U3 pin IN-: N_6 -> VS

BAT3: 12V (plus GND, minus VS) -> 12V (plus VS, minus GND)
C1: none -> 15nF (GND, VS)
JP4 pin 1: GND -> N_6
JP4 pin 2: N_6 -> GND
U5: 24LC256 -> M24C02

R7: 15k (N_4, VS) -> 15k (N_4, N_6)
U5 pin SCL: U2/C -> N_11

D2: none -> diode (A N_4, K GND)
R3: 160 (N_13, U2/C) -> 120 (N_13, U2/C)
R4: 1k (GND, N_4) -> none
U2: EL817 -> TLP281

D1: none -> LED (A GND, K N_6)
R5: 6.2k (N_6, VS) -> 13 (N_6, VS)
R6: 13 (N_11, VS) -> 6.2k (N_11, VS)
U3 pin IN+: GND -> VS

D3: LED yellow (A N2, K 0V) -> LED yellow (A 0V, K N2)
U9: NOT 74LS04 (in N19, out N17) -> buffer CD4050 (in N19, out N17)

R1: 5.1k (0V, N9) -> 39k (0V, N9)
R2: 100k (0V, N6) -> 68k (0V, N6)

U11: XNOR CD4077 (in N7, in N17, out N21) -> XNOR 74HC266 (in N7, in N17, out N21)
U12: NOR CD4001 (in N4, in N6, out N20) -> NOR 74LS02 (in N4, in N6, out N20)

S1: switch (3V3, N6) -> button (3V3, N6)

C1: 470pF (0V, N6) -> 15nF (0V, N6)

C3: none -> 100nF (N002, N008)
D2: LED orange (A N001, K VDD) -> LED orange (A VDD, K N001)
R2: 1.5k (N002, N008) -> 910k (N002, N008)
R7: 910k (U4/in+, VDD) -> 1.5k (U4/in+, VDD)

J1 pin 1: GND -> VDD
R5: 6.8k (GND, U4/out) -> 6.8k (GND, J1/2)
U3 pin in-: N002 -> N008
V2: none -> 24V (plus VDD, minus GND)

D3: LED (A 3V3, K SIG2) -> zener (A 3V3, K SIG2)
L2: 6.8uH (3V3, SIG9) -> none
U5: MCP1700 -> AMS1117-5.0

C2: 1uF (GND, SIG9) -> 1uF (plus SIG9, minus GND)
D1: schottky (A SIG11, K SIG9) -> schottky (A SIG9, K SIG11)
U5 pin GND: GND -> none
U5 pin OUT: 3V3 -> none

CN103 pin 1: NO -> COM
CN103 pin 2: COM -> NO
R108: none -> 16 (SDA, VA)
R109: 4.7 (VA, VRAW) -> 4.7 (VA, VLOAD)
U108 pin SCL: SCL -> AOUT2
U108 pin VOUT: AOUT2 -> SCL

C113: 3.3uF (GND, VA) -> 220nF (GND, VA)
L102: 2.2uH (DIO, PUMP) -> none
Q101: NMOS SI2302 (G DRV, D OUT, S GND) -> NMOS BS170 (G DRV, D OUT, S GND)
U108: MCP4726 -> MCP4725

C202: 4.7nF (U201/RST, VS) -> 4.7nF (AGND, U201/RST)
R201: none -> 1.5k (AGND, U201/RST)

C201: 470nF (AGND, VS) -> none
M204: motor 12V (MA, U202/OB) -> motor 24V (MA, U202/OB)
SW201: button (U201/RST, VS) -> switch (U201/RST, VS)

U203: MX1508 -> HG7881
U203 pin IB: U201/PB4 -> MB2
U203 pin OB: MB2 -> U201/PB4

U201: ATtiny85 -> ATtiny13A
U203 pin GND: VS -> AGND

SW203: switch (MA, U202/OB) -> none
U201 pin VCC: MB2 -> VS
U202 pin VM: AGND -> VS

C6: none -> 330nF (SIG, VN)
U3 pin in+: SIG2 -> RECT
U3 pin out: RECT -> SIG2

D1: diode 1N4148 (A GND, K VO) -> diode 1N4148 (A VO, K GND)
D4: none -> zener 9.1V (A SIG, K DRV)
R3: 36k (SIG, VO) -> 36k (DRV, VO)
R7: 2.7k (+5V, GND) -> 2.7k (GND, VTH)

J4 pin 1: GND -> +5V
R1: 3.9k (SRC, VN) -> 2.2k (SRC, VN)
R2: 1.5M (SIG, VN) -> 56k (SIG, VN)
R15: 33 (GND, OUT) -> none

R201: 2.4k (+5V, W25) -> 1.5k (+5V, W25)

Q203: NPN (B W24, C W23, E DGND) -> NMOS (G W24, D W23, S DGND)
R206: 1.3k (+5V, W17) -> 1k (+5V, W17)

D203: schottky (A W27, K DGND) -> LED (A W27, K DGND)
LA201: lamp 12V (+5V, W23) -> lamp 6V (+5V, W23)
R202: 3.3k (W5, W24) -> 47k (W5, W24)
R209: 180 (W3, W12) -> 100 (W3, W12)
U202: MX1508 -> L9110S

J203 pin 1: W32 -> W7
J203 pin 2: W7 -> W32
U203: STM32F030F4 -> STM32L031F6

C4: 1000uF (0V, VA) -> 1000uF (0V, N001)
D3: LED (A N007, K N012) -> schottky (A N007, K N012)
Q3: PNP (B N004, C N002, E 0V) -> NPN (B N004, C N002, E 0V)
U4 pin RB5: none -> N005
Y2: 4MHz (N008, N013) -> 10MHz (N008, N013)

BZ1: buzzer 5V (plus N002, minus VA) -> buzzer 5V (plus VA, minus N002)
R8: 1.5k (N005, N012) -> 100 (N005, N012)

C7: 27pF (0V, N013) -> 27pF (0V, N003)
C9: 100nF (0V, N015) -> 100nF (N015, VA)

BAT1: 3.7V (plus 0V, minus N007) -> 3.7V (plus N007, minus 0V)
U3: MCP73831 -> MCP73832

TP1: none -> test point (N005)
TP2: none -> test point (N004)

● **EXERCISE AIM**
Word for word, restate the entries from the first line to the line that has "R2: 1.5k (N002, N008) -> 910k (N002, N008)", both included, and nothing else.

● **EXERCISE SOLUTION**
U3 pin IN-: N_6 -> VS

BAT3: 12V (plus GND, minus VS) -> 12V (plus VS, minus GND)
C1: none -> 15nF (GND, VS)
JP4 pin 1: GND -> N_6
JP4 pin 2: N_6 -> GND
U5: 24LC256 -> M24C02

R7: 15k (N_4, VS) -> 15k (N_4, N_6)
U5 pin SCL: U2/C -> N_11

D2: none -> diode (A N_4, K GND)
R3: 160 (N_13, U2/C) -> 120 (N_13, U2/C)
R4: 1k (GND, N_4) -> none
U2: EL817 -> TLP281

D1: none -> LED (A GND, K N_6)
R5: 6.2k (N_6, VS) -> 13 (N_6, VS)
R6: 13 (N_11, VS) -> 6.2k (N_11, VS)
U3 pin IN+: GND -> VS

D3: LED yellow (A N2, K 0V) -> LED yellow (A 0V, K N2)
U9: NOT 74LS04 (in N19, out N17) -> buffer CD4050 (in N19, out N17)

R1: 5.1k (0V, N9) -> 39k (0V, N9)
R2: 100k (0V, N6) -> 68k (0V, N6)

U11: XNOR CD4077 (in N7, in N17, out N21) -> XNOR 74HC266 (in N7, in N17, out N21)
U12: NOR CD4001 (in N4, in N6, out N20) -> NOR 74LS02 (in N4, in N6, out N20)

S1: switch (3V3, N6) -> button (3V3, N6)

C1: 470pF (0V, N6) -> 15nF (0V, N6)

C3: none -> 100nF (N002, N008)
D2: LED orange (A N001, K VDD) -> LED orange (A VDD, K N001)
R2: 1.5k (N002, N008) -> 910k (N002, N008)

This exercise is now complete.